------ Source records
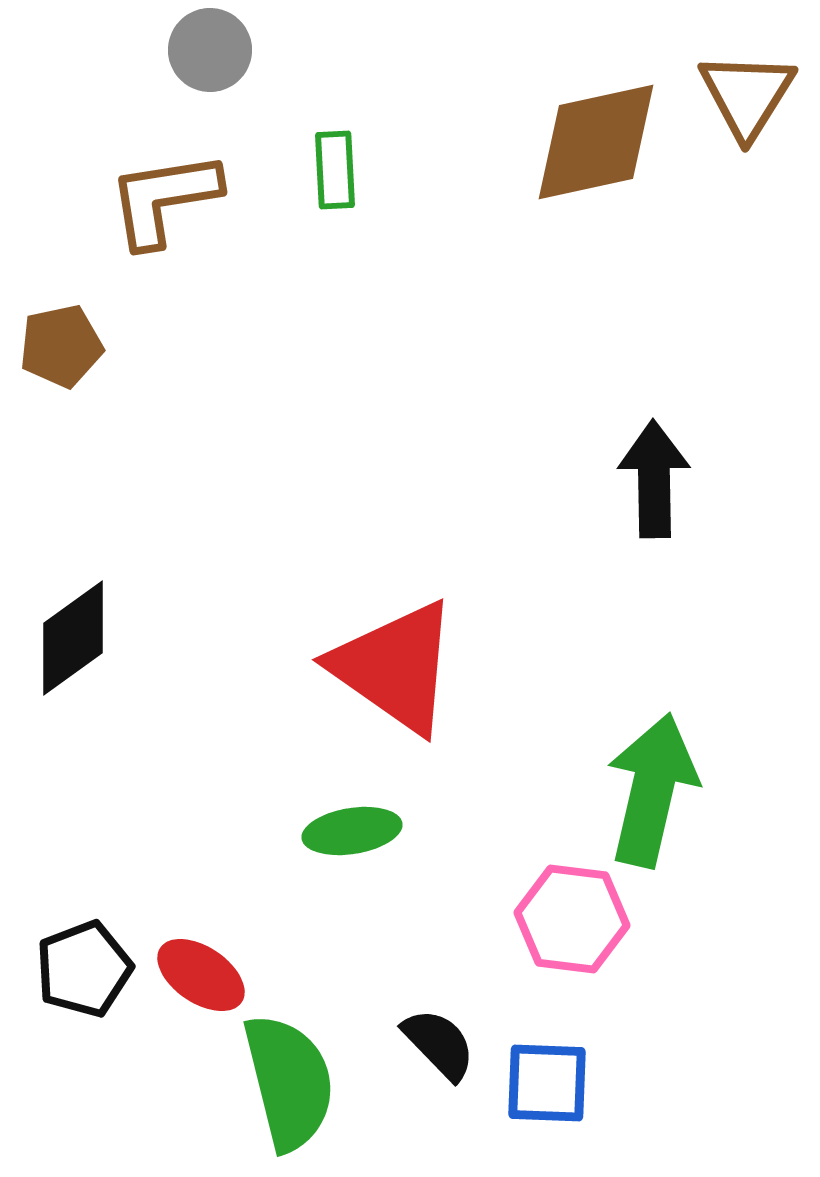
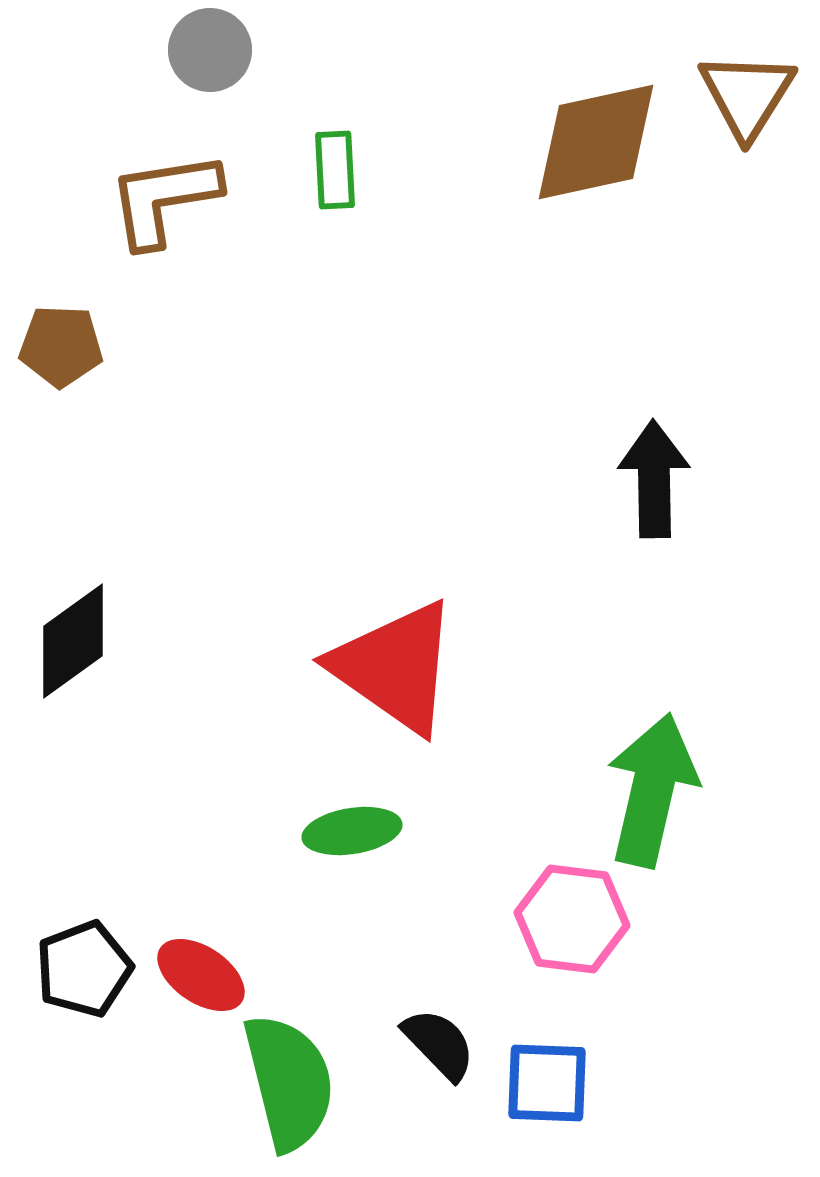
brown pentagon: rotated 14 degrees clockwise
black diamond: moved 3 px down
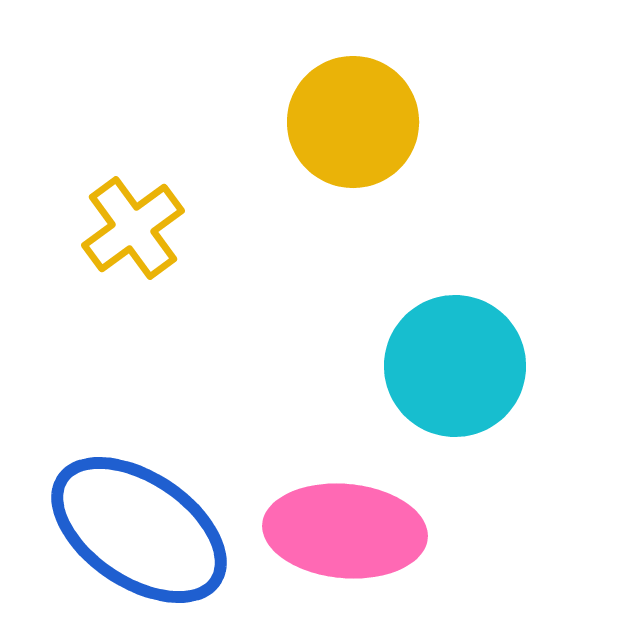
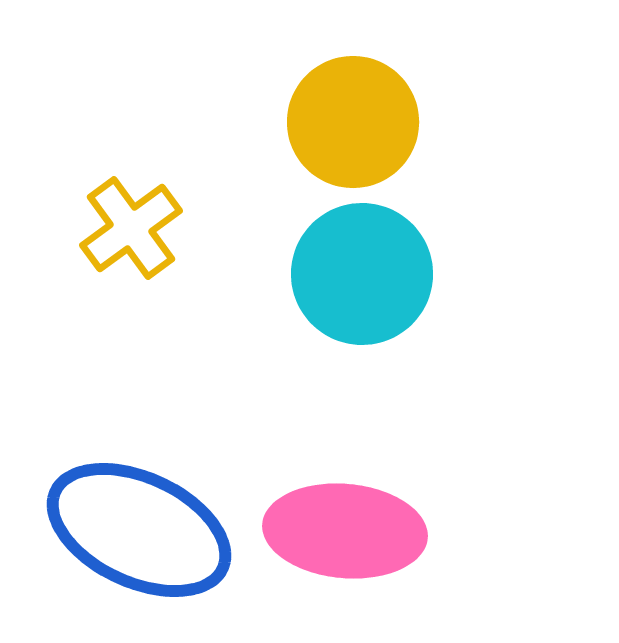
yellow cross: moved 2 px left
cyan circle: moved 93 px left, 92 px up
blue ellipse: rotated 9 degrees counterclockwise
------------
## Instructions for the task
In the records above, locate the lines holding the word "rotated". Copy each of them.

## Result
brown pentagon: rotated 14 degrees clockwise
blue ellipse: rotated 9 degrees counterclockwise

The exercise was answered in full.